• _ABOUT THIS EXERCISE_: Copy out each line in the listing below where the word "brick" appears.
*** Opening AVAILABLE DATA ***
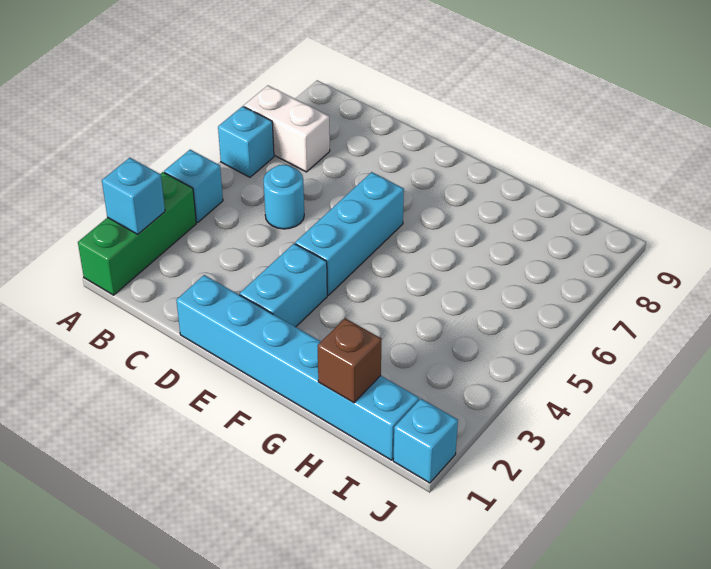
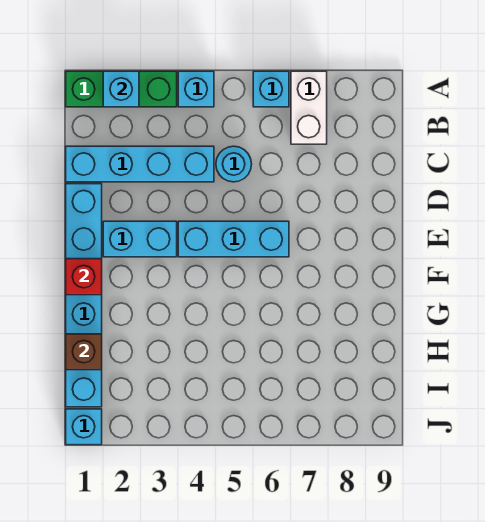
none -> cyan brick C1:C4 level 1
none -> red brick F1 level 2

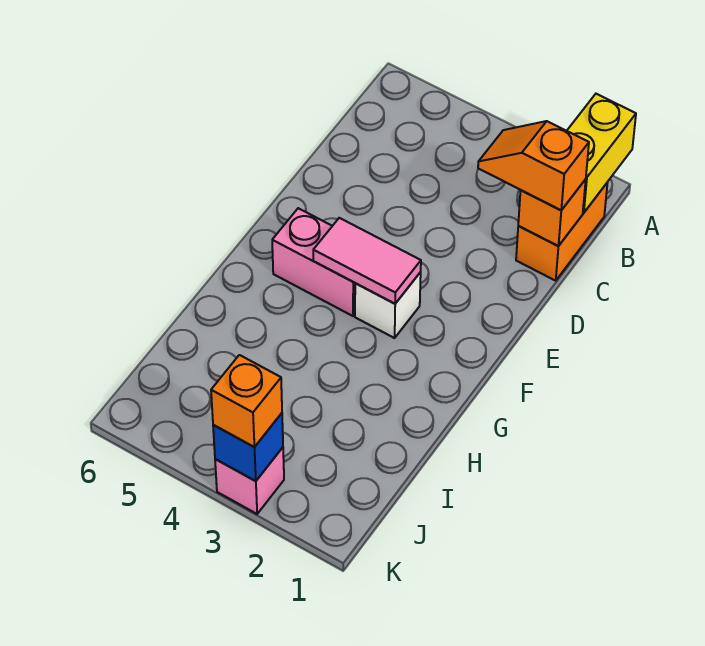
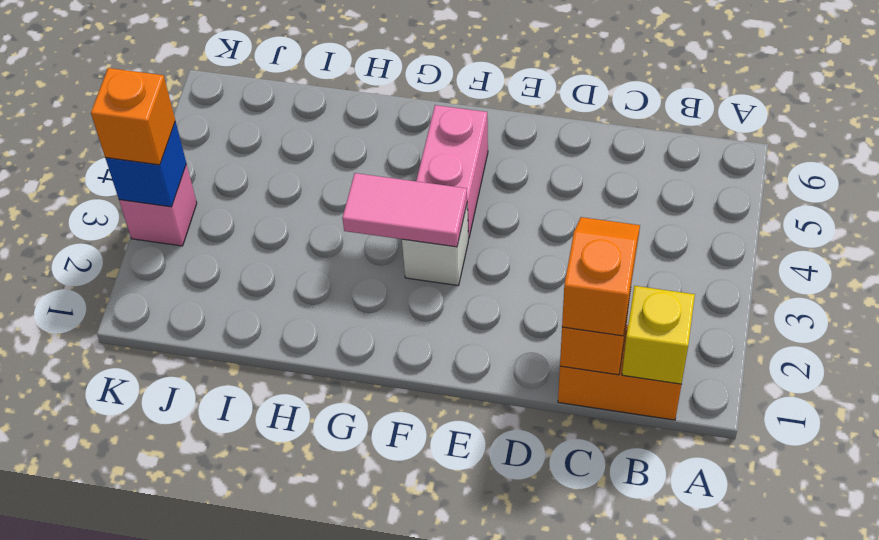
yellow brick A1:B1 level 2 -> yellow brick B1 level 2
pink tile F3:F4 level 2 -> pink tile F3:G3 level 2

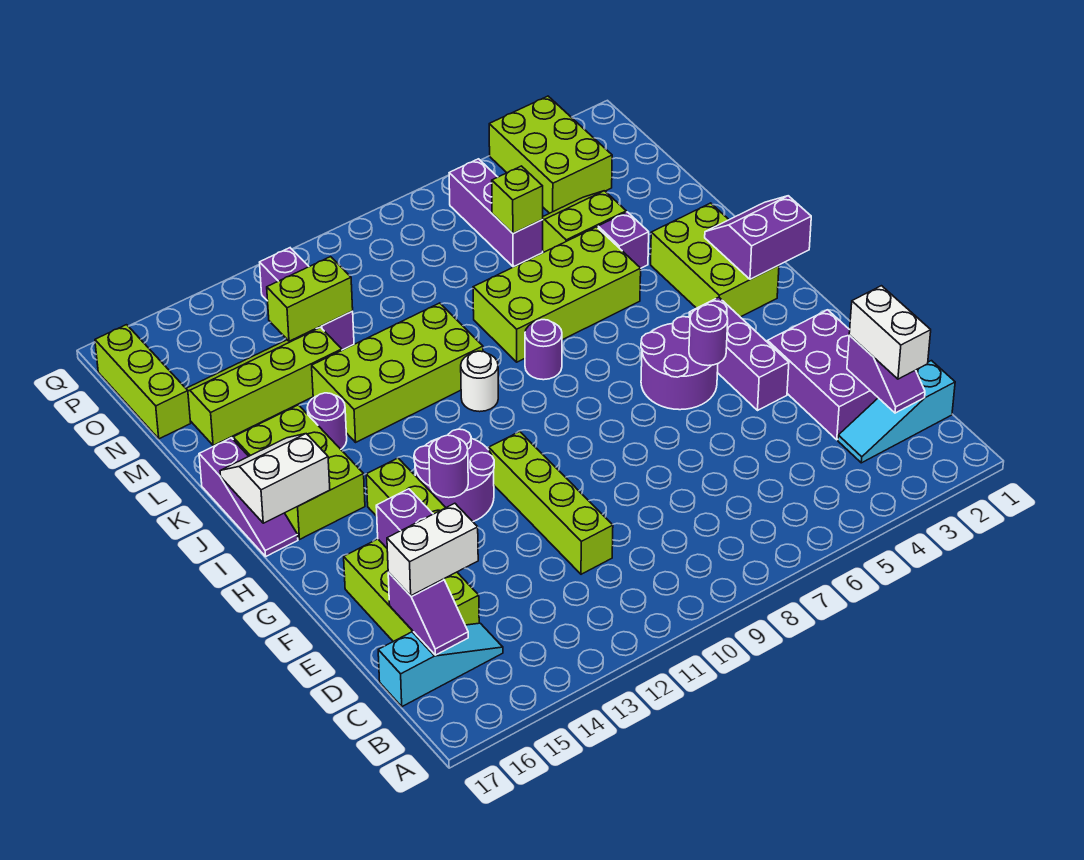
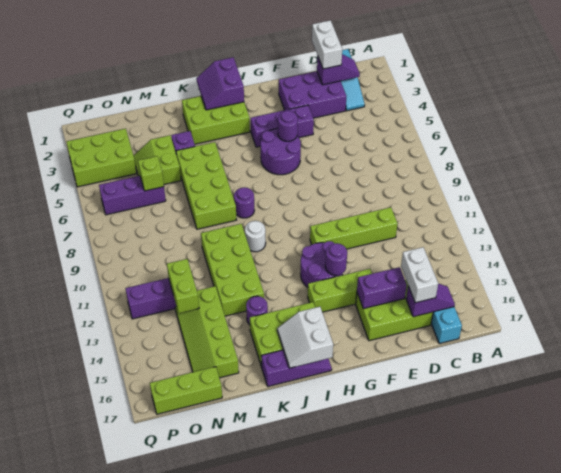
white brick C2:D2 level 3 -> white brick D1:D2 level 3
*** Closing AVAILABLE DATA ***
• _SOLUTION FOR THIS EXERCISE_:
none -> cyan brick C1:C4 level 1
none -> red brick F1 level 2
yellow brick A1:B1 level 2 -> yellow brick B1 level 2
white brick C2:D2 level 3 -> white brick D1:D2 level 3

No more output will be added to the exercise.